Instructions for the task: Every single record below is to be reproduced exactly.

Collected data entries
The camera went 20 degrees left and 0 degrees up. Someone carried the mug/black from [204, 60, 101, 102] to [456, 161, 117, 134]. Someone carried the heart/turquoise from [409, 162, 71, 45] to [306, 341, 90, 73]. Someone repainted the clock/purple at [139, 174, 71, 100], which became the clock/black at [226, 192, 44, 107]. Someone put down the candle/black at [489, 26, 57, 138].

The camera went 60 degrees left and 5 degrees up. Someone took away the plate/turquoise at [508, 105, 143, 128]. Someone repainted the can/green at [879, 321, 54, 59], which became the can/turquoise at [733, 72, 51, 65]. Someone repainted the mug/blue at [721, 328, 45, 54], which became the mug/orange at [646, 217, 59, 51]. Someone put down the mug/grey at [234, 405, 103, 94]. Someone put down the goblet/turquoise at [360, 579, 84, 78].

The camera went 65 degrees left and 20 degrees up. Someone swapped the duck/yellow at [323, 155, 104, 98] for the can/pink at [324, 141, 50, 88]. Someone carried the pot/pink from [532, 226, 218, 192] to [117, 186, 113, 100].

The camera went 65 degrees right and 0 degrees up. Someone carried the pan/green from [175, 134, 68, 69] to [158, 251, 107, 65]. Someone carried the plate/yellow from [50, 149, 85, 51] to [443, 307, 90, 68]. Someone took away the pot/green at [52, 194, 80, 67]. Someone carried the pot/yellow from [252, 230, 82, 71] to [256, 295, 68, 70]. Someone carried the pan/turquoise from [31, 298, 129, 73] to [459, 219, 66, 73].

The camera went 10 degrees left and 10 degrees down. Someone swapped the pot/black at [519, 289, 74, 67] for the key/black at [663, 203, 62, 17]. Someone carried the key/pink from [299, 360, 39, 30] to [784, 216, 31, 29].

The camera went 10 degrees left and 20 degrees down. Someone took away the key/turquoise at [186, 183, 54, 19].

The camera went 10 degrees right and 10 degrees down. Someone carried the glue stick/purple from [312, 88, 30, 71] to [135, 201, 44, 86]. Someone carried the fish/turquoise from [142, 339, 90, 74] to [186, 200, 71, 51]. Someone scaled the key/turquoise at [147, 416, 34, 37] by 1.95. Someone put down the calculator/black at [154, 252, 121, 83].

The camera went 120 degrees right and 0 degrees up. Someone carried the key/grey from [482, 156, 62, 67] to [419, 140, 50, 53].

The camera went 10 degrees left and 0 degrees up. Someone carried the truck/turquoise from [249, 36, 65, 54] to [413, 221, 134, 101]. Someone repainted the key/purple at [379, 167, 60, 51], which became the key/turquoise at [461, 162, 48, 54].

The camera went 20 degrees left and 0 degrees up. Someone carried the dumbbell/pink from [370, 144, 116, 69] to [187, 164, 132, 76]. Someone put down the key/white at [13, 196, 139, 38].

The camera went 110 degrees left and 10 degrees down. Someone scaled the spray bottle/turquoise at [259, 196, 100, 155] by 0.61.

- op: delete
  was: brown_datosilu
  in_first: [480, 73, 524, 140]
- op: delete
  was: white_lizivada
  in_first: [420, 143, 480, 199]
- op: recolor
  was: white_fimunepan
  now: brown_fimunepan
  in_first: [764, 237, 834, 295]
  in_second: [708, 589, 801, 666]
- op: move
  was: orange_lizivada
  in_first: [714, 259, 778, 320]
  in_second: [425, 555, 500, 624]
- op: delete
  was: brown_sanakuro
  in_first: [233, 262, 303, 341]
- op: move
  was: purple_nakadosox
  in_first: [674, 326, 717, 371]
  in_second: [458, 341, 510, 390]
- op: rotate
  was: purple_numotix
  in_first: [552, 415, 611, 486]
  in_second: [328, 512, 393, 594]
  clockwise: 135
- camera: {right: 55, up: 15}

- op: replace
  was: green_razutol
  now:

Task response:
The camera went 20 degrees left and 0 degrees up. Someone carried the mug/black from [204, 60, 101, 102] to [456, 161, 117, 134]. Someone carried the heart/turquoise from [409, 162, 71, 45] to [306, 341, 90, 73]. Someone repainted the clock/purple at [139, 174, 71, 100], which became the clock/black at [226, 192, 44, 107]. Someone put down the candle/black at [489, 26, 57, 138].

The camera went 60 degrees left and 5 degrees up. Someone took away the plate/turquoise at [508, 105, 143, 128]. Someone repainted the can/green at [879, 321, 54, 59], which became the can/turquoise at [733, 72, 51, 65]. Someone repainted the mug/blue at [721, 328, 45, 54], which became the mug/orange at [646, 217, 59, 51]. Someone put down the mug/grey at [234, 405, 103, 94]. Someone put down the goblet/turquoise at [360, 579, 84, 78].

The camera went 65 degrees left and 20 degrees up. Someone swapped the duck/yellow at [323, 155, 104, 98] for the can/pink at [324, 141, 50, 88]. Someone carried the pot/pink from [532, 226, 218, 192] to [117, 186, 113, 100].

The camera went 65 degrees right and 0 degrees up. Someone carried the pan/green from [175, 134, 68, 69] to [158, 251, 107, 65]. Someone carried the plate/yellow from [50, 149, 85, 51] to [443, 307, 90, 68]. Someone took away the pot/green at [52, 194, 80, 67]. Someone carried the pot/yellow from [252, 230, 82, 71] to [256, 295, 68, 70]. Someone carried the pan/turquoise from [31, 298, 129, 73] to [459, 219, 66, 73].

The camera went 10 degrees left and 10 degrees down. Someone swapped the pot/black at [519, 289, 74, 67] for the key/black at [663, 203, 62, 17]. Someone carried the key/pink from [299, 360, 39, 30] to [784, 216, 31, 29].

The camera went 10 degrees left and 20 degrees down. Someone took away the key/turquoise at [186, 183, 54, 19].

The camera went 10 degrees right and 10 degrees down. Someone carried the glue stick/purple from [312, 88, 30, 71] to [135, 201, 44, 86]. Someone carried the fish/turquoise from [142, 339, 90, 74] to [186, 200, 71, 51]. Someone scaled the key/turquoise at [147, 416, 34, 37] by 1.95. Someone put down the calculator/black at [154, 252, 121, 83].

The camera went 120 degrees right and 0 degrees up. Someone carried the key/grey from [482, 156, 62, 67] to [419, 140, 50, 53].

The camera went 10 degrees left and 0 degrees up. Someone carried the truck/turquoise from [249, 36, 65, 54] to [413, 221, 134, 101]. Someone repainted the key/purple at [379, 167, 60, 51], which became the key/turquoise at [461, 162, 48, 54].

The camera went 20 degrees left and 0 degrees up. Someone carried the dumbbell/pink from [370, 144, 116, 69] to [187, 164, 132, 76]. Someone put down the key/white at [13, 196, 139, 38].

The camera went 110 degrees left and 10 degrees down. Someone scaled the spray bottle/turquoise at [259, 196, 100, 155] by 0.61.

- op: delete
  was: brown_datosilu
  in_first: [480, 73, 524, 140]
- op: delete
  was: white_lizivada
  in_first: [420, 143, 480, 199]
- op: recolor
  was: white_fimunepan
  now: brown_fimunepan
  in_first: [764, 237, 834, 295]
  in_second: [708, 589, 801, 666]
- op: move
  was: orange_lizivada
  in_first: [714, 259, 778, 320]
  in_second: [425, 555, 500, 624]
- op: delete
  was: brown_sanakuro
  in_first: [233, 262, 303, 341]
- op: move
  was: purple_nakadosox
  in_first: [674, 326, 717, 371]
  in_second: [458, 341, 510, 390]
- op: rotate
  was: purple_numotix
  in_first: [552, 415, 611, 486]
  in_second: [328, 512, 393, 594]
  clockwise: 135
- camera: {right: 55, up: 15}

- op: replace
  was: green_razutol
  now:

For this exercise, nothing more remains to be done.